Excerpts from a dataset:

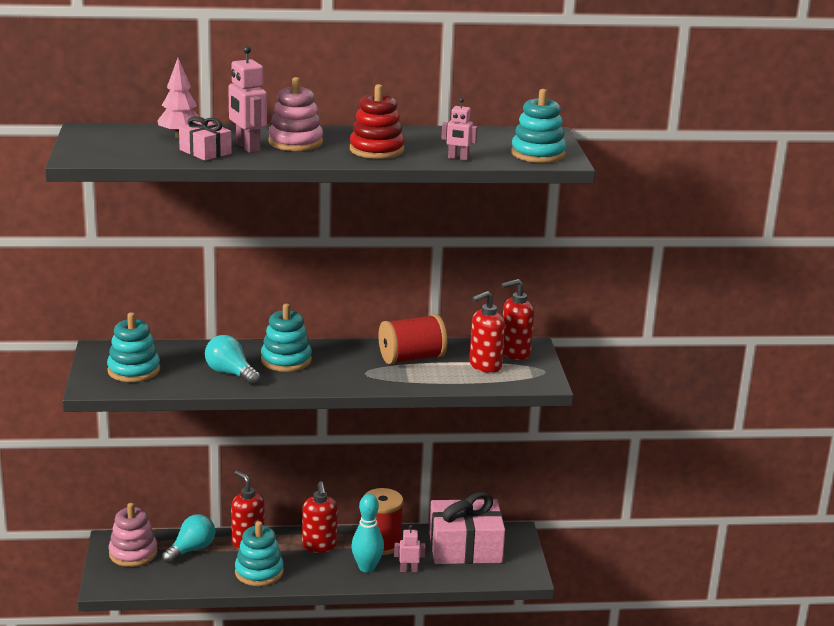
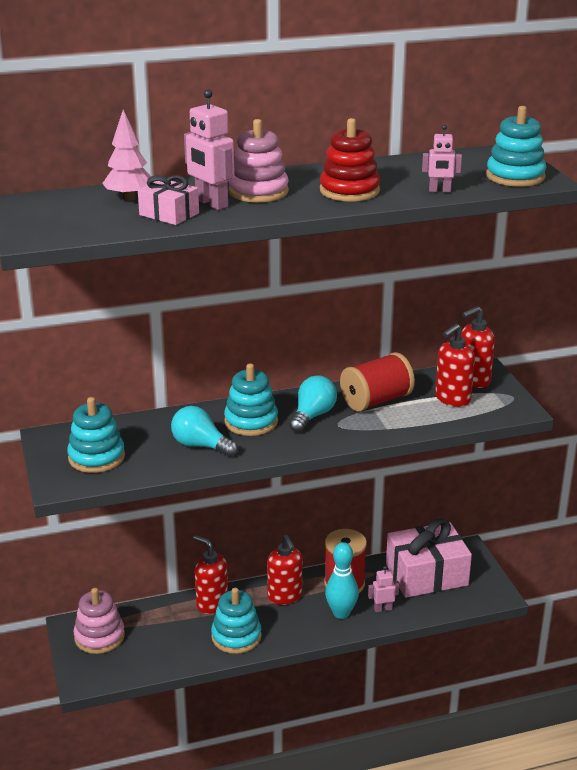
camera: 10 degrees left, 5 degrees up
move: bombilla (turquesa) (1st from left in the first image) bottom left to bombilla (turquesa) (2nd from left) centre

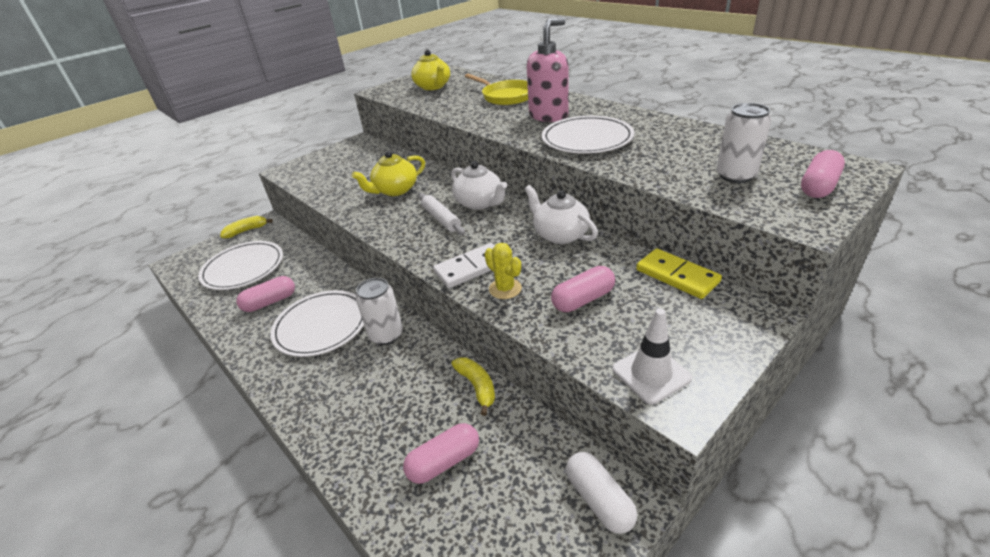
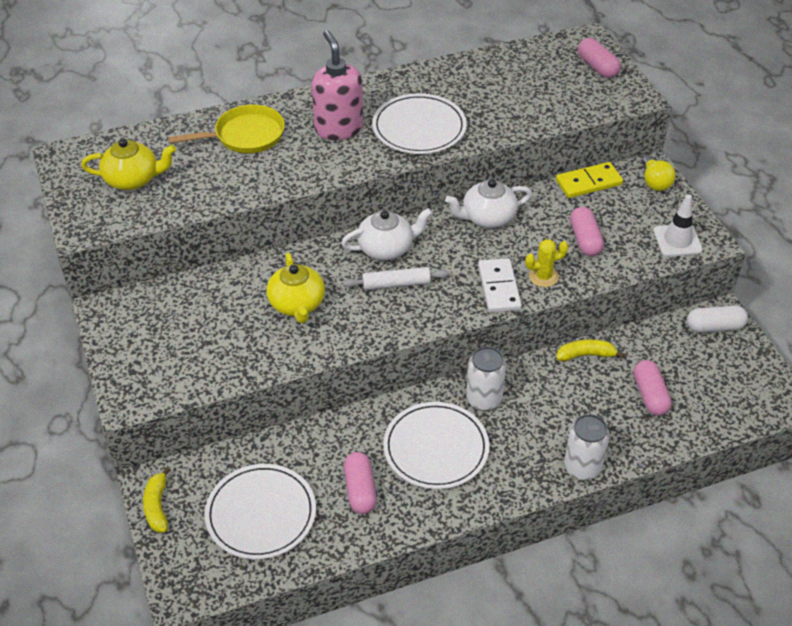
camera: 70 degrees left, 10 degrees up
insert: bombilla (amarillo) top right
move: lata (blanco) (2nd from left) top right to bottom right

INSTRUCTIONS TO FOLLOW —
Whenever a line above includes "camera", copy it in full.

ANSWER BOX —
camera: 10 degrees left, 5 degrees up
camera: 70 degrees left, 10 degrees up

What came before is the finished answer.